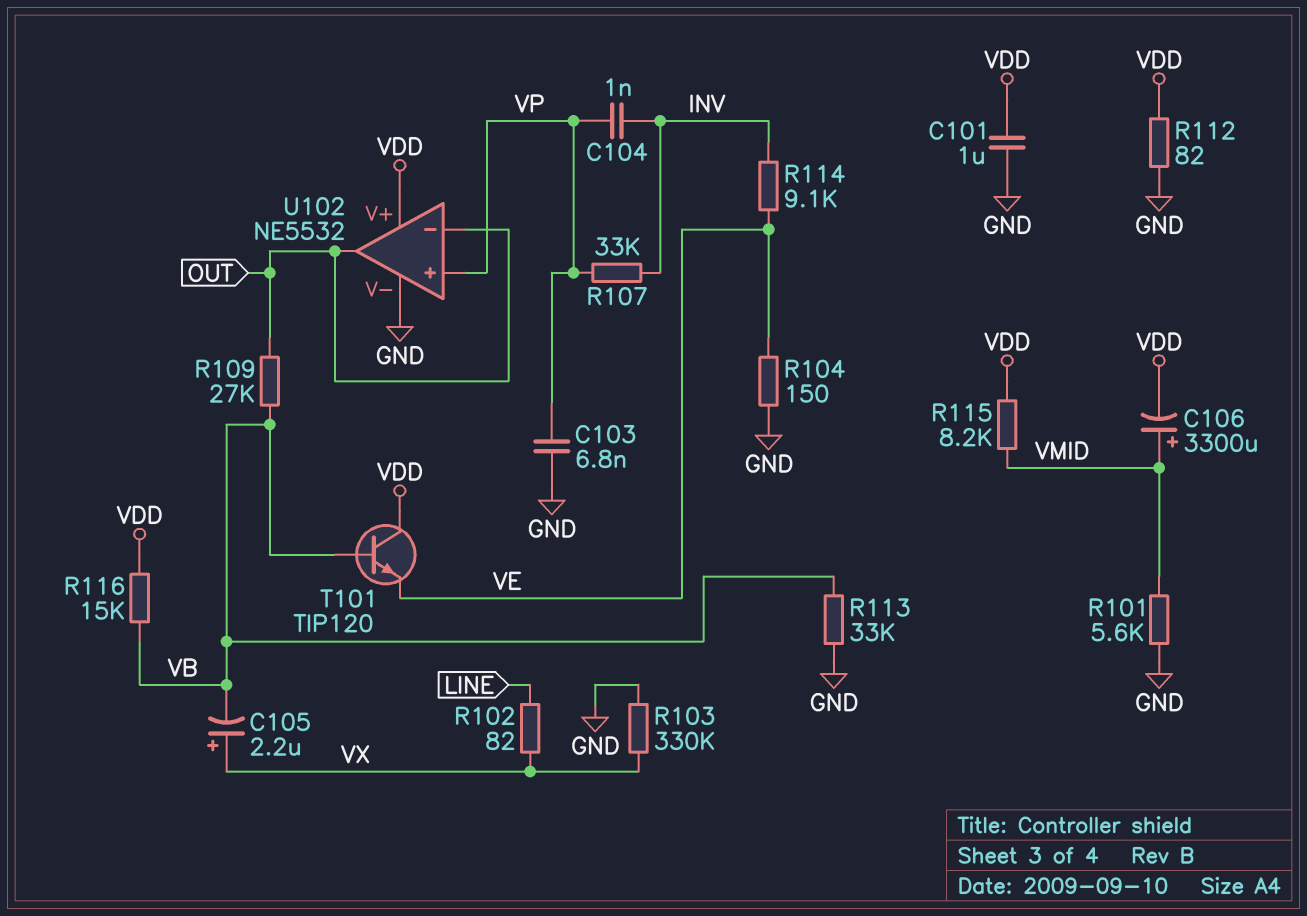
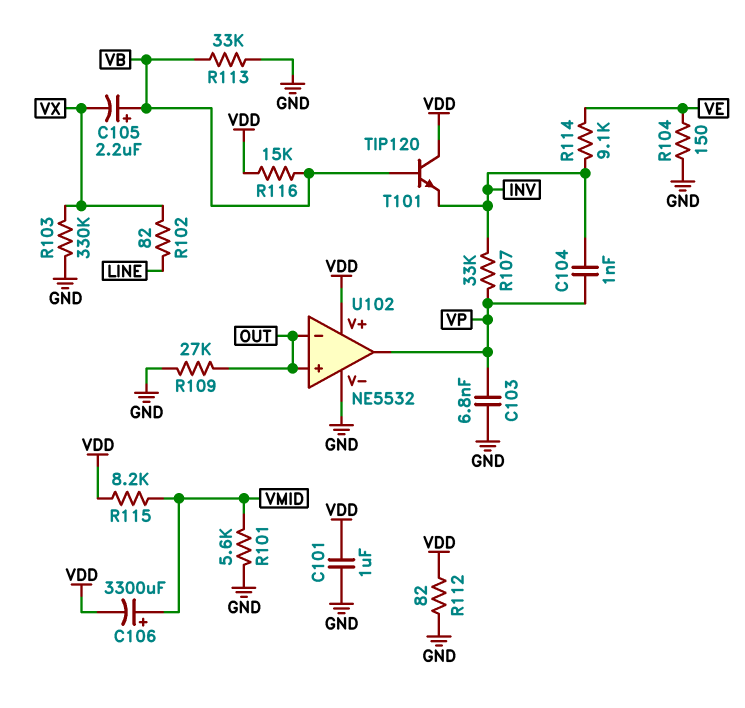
C105: 2.2uF (plus VX, minus VB) -> 2.2uF (plus VB, minus VX)
R109: 27k (OUT, VB) -> 27k (GND, OUT)
T101: NPN TIP120 (B VB, C VDD, E VE) -> NPN TIP120 (B VB, C VDD, E INV)
U102 pin in+: VP -> OUT
U102 pin out: OUT -> VP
━━━━━━━━━━━━━━━━━━━━
Problem description
Return all the data exactly, and keep the pictures out.

Answer to this problem
C105: 2.2uF (plus VX, minus VB) -> 2.2uF (plus VB, minus VX)
R109: 27k (OUT, VB) -> 27k (GND, OUT)
T101: NPN TIP120 (B VB, C VDD, E VE) -> NPN TIP120 (B VB, C VDD, E INV)
U102 pin in+: VP -> OUT
U102 pin out: OUT -> VP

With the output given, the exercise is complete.